Dataset rows
··········

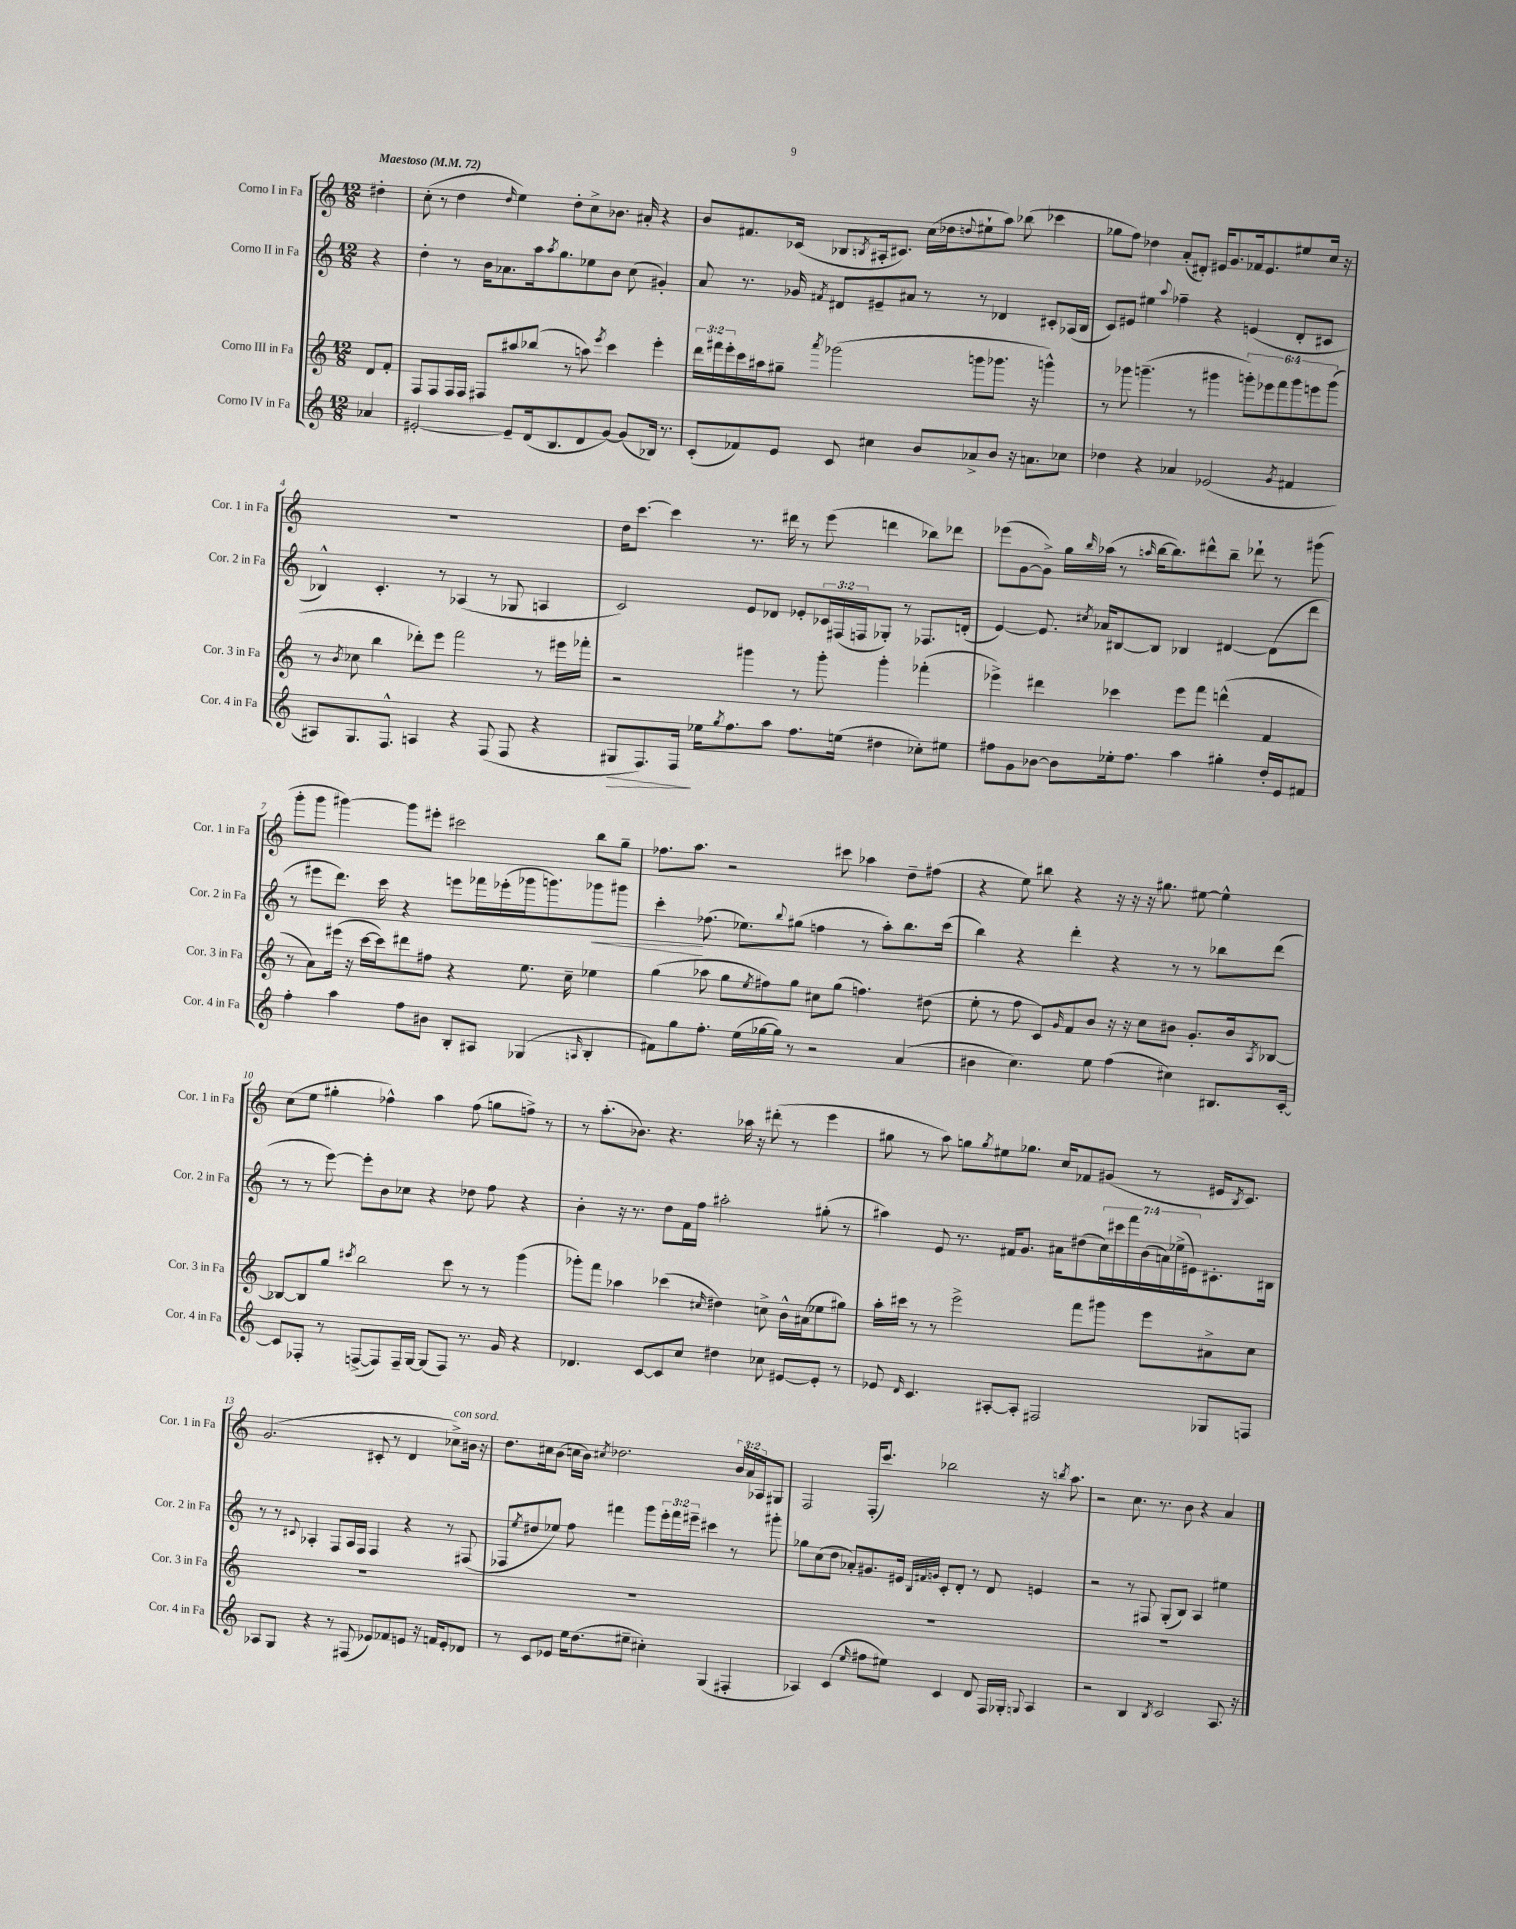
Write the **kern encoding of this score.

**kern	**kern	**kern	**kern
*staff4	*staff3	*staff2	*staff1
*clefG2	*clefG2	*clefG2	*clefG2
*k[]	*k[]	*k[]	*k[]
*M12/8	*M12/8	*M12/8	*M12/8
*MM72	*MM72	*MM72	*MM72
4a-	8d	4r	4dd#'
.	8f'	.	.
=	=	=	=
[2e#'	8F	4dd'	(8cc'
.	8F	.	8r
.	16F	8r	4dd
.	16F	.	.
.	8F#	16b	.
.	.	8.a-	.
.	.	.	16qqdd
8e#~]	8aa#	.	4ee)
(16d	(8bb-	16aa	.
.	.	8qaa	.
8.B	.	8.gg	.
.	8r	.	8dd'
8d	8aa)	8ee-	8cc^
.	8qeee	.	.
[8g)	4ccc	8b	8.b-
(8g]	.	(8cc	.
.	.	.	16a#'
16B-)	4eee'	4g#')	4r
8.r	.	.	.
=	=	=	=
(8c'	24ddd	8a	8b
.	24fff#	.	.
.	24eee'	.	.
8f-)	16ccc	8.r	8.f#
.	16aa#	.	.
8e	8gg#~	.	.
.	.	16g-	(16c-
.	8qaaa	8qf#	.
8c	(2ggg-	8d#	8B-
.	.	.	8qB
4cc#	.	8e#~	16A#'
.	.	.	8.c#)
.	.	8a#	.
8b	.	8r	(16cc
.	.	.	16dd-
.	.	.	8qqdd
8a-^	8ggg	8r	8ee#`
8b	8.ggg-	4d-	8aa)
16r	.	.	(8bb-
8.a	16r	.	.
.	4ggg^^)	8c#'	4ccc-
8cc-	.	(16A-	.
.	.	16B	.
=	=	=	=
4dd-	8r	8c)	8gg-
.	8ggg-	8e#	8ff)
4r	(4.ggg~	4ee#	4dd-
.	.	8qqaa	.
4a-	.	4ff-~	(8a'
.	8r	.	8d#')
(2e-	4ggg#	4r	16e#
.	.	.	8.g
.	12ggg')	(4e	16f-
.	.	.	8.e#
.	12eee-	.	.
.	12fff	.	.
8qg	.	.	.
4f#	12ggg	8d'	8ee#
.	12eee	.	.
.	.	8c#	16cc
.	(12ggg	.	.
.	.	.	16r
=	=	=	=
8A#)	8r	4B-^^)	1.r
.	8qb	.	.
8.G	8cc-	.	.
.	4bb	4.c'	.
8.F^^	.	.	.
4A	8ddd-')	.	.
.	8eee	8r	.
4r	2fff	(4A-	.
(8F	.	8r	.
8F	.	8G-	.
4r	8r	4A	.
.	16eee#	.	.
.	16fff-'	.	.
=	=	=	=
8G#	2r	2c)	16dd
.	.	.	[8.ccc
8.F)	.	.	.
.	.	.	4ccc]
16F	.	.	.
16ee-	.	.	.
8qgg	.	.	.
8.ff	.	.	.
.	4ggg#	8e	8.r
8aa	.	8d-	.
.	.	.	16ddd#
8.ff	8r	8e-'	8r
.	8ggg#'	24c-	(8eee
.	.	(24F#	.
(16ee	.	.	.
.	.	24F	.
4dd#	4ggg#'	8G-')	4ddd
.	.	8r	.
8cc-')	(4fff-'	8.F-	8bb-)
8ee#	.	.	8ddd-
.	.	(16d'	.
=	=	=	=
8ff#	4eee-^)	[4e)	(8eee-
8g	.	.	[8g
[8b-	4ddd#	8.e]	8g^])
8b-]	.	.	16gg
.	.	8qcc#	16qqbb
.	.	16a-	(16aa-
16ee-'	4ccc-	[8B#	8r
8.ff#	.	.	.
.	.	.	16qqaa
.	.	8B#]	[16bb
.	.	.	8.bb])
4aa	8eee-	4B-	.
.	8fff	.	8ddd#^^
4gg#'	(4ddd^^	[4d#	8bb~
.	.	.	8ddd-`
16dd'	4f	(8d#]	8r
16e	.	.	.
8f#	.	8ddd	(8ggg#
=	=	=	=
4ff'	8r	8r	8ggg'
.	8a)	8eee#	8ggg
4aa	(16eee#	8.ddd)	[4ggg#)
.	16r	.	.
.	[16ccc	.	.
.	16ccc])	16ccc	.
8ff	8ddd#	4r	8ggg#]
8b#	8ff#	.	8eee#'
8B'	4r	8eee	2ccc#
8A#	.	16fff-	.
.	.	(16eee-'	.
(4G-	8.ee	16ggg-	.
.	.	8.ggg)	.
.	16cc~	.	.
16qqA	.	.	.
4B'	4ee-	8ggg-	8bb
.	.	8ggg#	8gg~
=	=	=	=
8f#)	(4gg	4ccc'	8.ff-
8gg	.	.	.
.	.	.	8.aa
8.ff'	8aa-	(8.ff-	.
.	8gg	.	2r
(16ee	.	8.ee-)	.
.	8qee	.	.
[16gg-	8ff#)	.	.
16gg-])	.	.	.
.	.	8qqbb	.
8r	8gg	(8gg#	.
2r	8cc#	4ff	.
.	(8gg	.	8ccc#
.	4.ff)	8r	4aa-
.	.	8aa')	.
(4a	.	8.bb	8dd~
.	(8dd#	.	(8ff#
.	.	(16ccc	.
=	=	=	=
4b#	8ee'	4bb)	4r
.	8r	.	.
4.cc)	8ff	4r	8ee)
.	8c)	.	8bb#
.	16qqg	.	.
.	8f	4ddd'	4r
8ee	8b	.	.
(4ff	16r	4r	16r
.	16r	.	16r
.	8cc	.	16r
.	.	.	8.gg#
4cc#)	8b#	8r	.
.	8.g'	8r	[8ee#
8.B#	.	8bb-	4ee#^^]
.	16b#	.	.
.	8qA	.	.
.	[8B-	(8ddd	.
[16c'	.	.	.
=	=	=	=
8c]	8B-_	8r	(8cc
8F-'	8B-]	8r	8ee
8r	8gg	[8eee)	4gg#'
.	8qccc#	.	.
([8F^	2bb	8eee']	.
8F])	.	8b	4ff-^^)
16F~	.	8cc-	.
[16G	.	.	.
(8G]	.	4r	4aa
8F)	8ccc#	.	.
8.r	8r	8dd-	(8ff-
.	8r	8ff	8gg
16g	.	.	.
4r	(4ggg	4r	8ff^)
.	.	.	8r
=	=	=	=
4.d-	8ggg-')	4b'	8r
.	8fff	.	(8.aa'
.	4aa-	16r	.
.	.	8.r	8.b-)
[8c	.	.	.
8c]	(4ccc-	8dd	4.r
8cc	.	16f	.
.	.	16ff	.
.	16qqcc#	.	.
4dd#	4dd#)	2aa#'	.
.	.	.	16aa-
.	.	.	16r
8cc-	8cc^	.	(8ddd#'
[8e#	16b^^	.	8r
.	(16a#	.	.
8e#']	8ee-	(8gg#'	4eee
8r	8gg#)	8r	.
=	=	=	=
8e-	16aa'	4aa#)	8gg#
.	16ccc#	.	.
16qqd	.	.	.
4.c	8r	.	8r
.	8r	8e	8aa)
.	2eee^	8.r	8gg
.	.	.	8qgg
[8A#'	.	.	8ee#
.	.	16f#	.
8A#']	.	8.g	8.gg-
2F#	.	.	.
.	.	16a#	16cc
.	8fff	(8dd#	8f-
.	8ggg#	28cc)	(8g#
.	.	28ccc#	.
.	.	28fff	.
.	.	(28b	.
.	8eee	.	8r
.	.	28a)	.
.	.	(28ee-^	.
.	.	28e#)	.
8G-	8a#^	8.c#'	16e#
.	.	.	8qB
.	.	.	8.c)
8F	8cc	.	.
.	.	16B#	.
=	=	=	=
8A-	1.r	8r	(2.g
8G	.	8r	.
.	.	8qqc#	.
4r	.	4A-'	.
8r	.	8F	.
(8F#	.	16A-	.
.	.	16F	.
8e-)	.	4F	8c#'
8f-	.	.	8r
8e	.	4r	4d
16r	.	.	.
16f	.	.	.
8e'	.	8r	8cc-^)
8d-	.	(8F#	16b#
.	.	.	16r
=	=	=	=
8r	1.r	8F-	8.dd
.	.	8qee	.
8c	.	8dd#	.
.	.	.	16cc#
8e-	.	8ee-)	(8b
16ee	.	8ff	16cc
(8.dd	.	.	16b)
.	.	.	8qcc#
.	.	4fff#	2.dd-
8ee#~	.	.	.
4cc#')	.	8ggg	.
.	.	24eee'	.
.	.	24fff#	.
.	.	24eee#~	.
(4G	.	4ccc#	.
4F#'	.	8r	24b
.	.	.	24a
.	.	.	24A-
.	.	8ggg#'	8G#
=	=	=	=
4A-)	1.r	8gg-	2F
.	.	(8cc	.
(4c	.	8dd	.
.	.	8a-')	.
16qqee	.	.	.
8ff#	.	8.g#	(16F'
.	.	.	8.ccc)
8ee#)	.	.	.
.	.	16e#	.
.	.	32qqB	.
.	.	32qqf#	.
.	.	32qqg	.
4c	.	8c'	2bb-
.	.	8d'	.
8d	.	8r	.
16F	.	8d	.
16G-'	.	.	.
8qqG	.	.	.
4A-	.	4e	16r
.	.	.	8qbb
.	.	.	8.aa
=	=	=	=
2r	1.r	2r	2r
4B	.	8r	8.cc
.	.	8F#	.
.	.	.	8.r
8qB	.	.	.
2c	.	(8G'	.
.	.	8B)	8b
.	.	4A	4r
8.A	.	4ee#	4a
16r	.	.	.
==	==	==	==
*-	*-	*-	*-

··········

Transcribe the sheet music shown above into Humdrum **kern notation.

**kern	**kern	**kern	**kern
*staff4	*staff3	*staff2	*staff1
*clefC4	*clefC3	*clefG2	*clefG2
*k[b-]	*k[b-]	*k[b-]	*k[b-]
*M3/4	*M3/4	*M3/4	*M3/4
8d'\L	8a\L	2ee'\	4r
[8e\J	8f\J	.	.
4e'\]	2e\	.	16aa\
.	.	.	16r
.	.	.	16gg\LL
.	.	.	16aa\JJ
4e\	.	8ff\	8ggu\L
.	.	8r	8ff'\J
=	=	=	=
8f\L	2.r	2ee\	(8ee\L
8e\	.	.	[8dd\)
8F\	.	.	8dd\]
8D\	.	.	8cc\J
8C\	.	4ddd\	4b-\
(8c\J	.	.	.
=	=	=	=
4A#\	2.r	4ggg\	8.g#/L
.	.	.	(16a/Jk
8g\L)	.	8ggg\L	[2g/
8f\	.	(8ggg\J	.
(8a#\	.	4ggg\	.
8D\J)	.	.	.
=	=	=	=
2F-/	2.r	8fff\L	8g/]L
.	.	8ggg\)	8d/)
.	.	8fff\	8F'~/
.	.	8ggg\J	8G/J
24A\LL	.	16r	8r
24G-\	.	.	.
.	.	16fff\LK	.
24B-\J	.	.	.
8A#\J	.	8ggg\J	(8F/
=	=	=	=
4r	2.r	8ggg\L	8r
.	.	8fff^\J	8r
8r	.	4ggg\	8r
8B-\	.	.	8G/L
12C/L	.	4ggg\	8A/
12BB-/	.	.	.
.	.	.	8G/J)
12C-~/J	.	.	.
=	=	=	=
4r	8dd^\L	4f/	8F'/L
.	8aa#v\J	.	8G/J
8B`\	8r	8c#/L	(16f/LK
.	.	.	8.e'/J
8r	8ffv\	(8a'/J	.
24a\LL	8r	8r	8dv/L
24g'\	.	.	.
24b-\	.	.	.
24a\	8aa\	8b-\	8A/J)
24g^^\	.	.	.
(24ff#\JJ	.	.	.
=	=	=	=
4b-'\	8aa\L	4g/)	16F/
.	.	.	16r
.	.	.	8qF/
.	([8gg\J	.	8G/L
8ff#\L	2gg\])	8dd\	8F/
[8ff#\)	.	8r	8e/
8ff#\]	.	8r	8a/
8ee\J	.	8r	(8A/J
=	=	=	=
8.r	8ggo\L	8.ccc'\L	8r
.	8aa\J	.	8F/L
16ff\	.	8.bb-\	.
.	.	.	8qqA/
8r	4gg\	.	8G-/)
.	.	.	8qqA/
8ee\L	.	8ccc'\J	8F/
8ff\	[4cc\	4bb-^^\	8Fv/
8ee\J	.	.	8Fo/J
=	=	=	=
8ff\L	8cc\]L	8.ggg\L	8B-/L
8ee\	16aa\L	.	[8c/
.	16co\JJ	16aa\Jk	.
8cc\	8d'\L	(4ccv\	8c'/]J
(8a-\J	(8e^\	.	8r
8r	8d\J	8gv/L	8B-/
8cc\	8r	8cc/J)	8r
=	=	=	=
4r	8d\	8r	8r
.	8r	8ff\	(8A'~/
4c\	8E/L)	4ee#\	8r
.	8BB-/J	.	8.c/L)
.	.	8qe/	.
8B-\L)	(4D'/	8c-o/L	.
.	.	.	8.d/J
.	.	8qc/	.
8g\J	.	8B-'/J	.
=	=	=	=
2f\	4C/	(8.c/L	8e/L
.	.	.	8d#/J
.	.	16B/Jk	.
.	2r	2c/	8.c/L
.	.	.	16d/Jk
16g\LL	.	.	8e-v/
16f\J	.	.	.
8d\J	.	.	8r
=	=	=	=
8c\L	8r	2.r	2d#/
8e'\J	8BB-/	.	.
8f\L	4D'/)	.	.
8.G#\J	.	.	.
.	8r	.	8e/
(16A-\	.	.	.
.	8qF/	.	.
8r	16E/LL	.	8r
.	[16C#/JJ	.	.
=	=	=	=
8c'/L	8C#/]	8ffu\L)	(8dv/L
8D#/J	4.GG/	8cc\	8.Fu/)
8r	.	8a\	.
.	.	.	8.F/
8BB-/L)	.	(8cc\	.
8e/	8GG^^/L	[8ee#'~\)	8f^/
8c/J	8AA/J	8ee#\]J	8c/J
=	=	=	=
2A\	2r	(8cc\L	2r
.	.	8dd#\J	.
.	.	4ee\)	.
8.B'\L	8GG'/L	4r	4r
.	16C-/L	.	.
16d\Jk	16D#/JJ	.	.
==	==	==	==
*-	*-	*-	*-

··········

[What the exercise asks] Gather each line of the listing above that contains the string "kern", and copy those lines unchanged.

[Solution to the problem]
Write the **kern encoding of this score.
**kern	**kern	**kern	**kern
Transcribe the sheet music shown above into Humdrum **kern notation.
**kern	**kern	**kern	**kern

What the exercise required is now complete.